→ Description of the task
Whenever a line in the data below includes the string "purple", copy it out.

== == ==

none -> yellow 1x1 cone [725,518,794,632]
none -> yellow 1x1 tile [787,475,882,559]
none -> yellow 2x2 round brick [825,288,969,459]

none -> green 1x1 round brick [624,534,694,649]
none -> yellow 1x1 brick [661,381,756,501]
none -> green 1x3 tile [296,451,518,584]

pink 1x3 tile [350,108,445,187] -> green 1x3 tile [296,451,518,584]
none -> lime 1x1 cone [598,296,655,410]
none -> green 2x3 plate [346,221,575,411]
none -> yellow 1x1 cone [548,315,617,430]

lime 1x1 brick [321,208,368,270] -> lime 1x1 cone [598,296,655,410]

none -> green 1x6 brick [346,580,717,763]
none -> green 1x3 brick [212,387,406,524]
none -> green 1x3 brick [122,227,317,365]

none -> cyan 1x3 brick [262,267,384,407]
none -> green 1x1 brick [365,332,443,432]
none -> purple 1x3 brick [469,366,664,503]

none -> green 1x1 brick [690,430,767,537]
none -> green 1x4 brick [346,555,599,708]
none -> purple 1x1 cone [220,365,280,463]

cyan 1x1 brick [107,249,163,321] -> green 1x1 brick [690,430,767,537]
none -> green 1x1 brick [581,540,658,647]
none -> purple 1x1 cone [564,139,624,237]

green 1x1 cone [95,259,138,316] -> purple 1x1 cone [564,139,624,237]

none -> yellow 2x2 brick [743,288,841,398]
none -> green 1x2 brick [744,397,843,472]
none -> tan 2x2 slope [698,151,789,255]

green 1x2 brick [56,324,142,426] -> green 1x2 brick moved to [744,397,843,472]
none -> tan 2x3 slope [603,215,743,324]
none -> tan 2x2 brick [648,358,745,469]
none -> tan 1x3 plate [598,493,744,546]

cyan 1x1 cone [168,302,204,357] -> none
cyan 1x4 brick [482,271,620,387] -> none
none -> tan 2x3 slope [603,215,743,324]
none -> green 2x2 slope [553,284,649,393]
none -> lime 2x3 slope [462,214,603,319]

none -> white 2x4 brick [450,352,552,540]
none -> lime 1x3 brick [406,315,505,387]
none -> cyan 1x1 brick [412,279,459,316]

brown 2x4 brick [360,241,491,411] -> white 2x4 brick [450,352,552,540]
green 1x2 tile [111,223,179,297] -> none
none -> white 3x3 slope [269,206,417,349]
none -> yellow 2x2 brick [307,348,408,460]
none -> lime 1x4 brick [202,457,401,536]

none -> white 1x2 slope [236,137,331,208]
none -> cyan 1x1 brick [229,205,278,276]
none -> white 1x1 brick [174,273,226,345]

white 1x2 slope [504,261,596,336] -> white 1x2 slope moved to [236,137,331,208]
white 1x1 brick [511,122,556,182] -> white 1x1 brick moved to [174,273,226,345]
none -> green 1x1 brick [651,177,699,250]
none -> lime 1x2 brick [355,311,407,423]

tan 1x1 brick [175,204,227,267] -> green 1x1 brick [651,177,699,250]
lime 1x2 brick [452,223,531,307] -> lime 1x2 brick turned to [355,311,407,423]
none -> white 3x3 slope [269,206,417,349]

== == ==

→ Response to the exercise
none -> purple 1x3 brick [469,366,664,503]
none -> purple 1x1 cone [220,365,280,463]
none -> purple 1x1 cone [564,139,624,237]
green 1x1 cone [95,259,138,316] -> purple 1x1 cone [564,139,624,237]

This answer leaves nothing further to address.